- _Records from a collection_
BEGIN
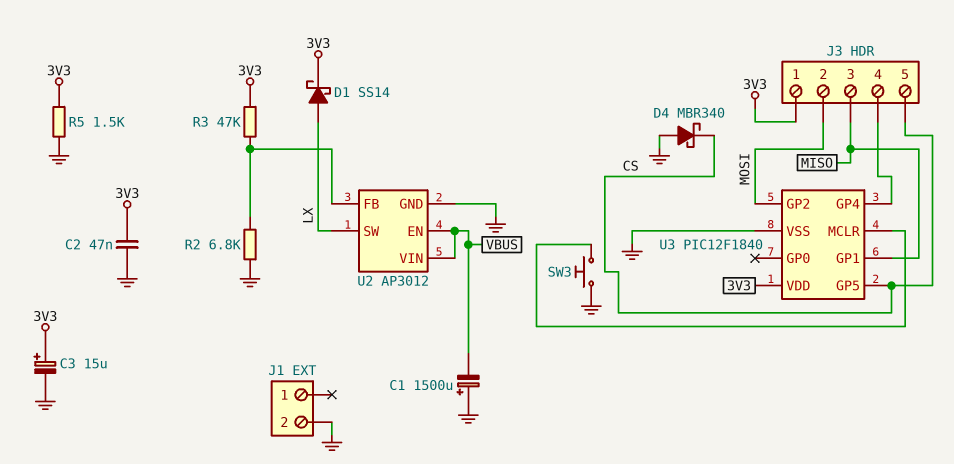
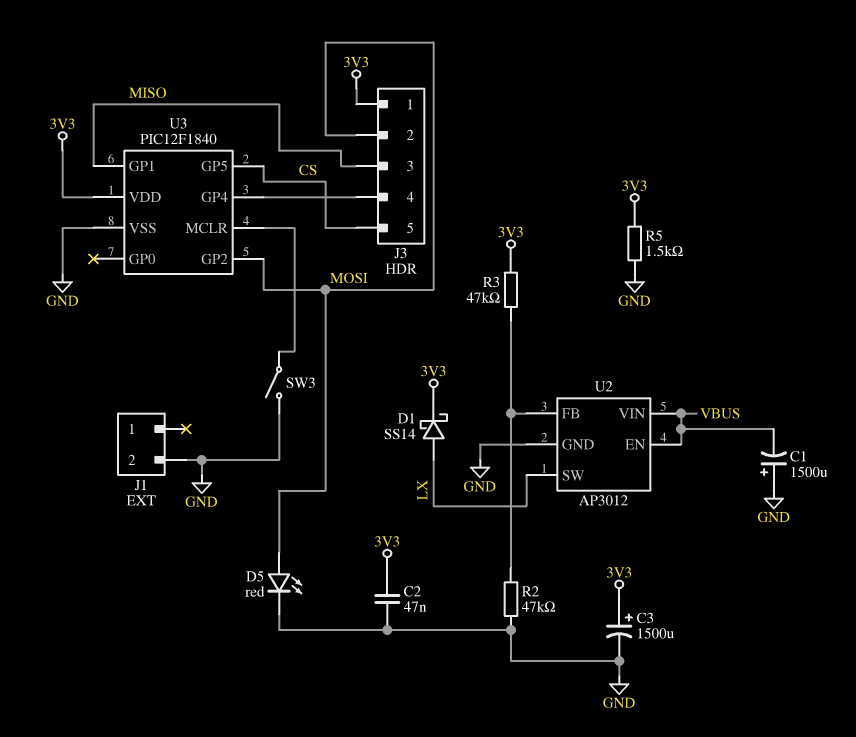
C3: 15uF (plus 3V3, minus GND) -> 1500uF (plus 3V3, minus GND)
D4: schottky MBR340 (A GND, K CS) -> none
D5: none -> LED red (A MOSI, K GND)
R2: 6.8k (GND, U2/FB) -> 47k (GND, U2/FB)
SW3: button (GND, U3/MCLR) -> switch (GND, U3/MCLR)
END
- _Work item_
Could all the data above be given again exactly, leaving out its images?

- _Answer below_
C3: 15uF (plus 3V3, minus GND) -> 1500uF (plus 3V3, minus GND)
D4: schottky MBR340 (A GND, K CS) -> none
D5: none -> LED red (A MOSI, K GND)
R2: 6.8k (GND, U2/FB) -> 47k (GND, U2/FB)
SW3: button (GND, U3/MCLR) -> switch (GND, U3/MCLR)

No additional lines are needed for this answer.